> [What to produce]: Each line of the data below either holds "none" or does not. Report how many do, and only that.

> [Extracted information]:
^^^^^^^^
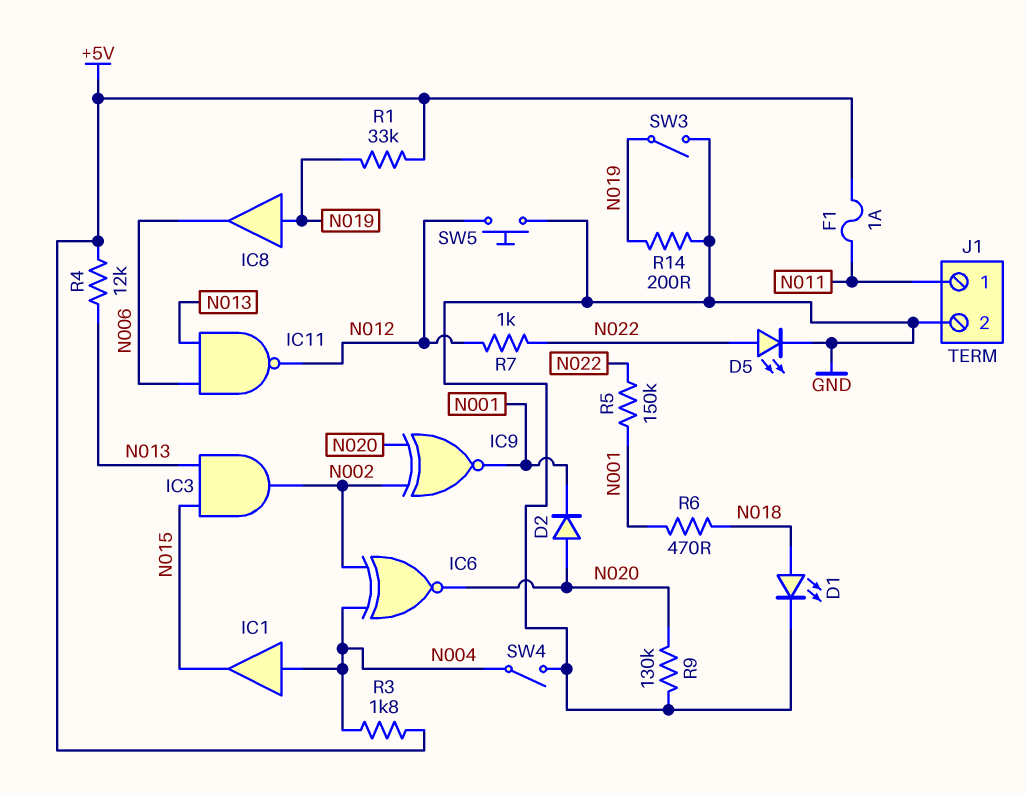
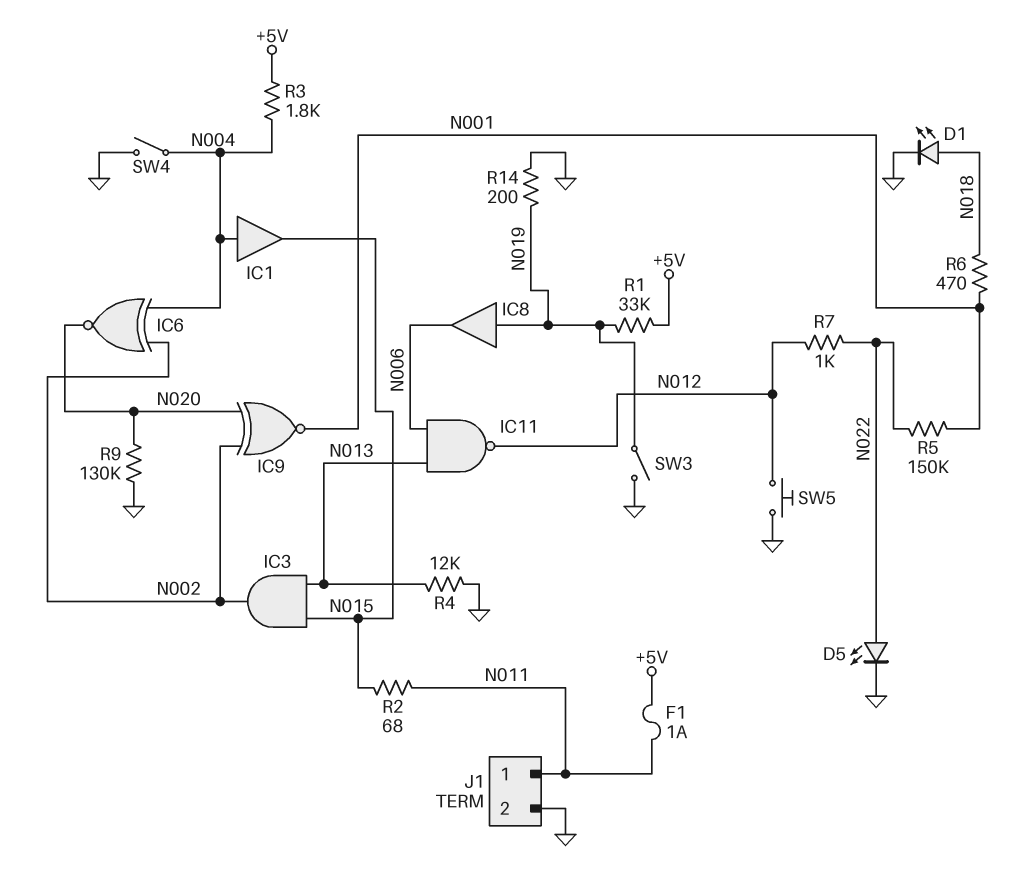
D2: diode (A N020, K N001) -> none
R2: none -> 68 (N011, N015)
R4: 12k (+5V, N013) -> 12k (GND, N013)

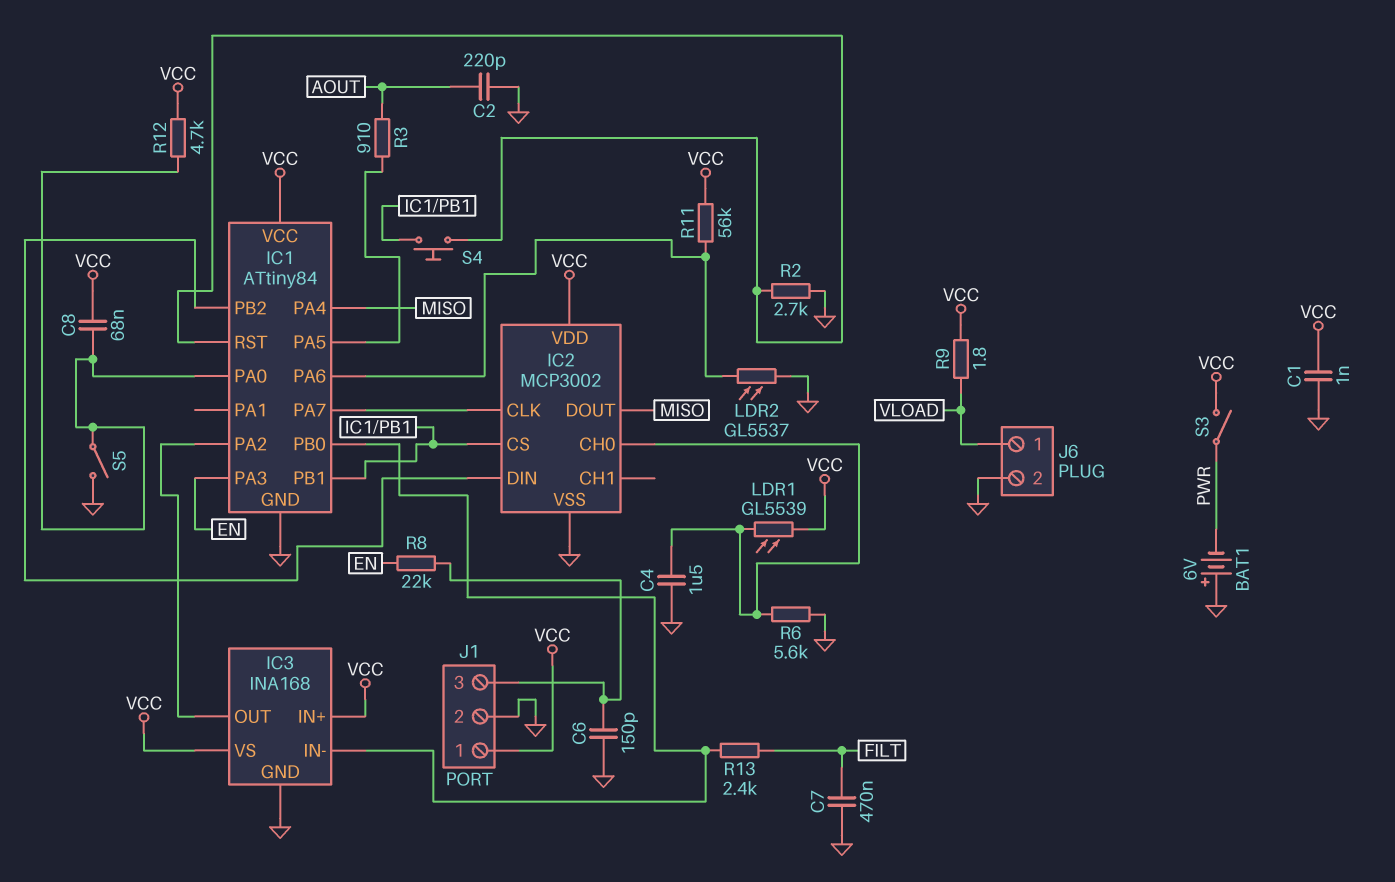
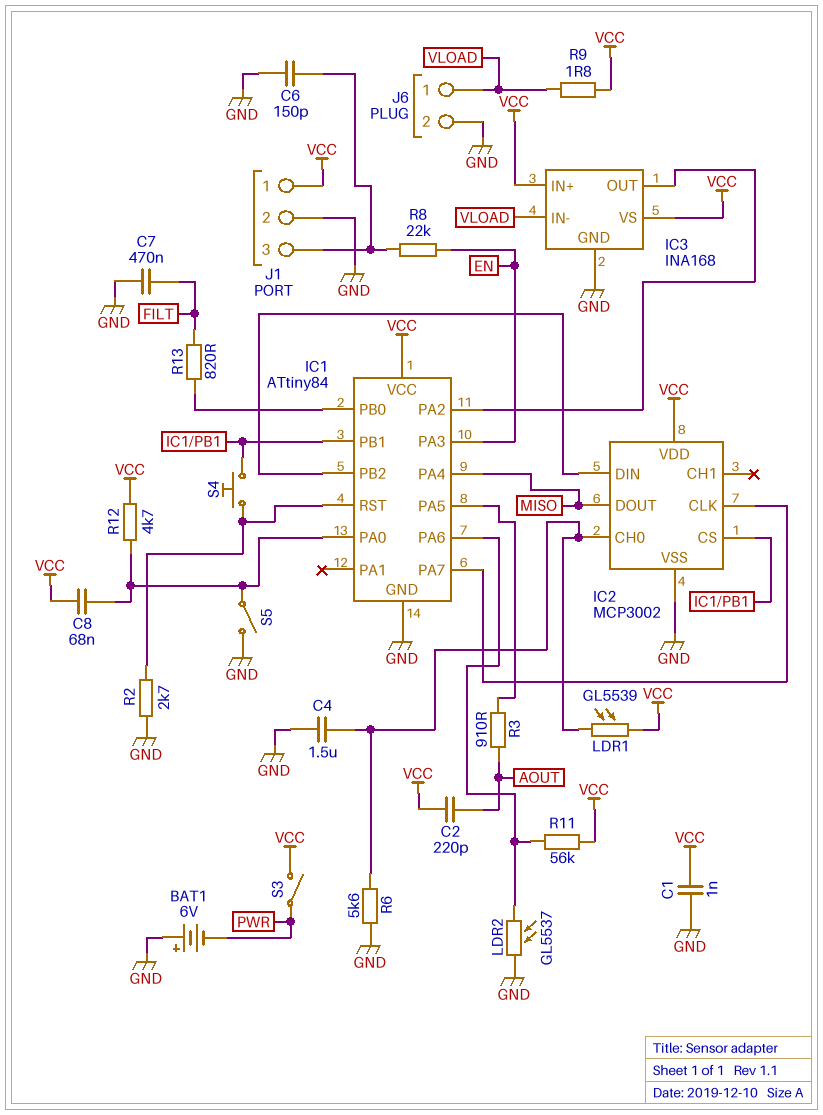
C2: 220pF (AOUT, GND) -> 220pF (AOUT, VCC)
IC3 pin IN-: IC1/PB0 -> VLOAD
R13: 2.4k (FILT, IC1/PB0) -> 820 (FILT, IC1/PB0)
^^^^^^^^
> [Exercise response]: 2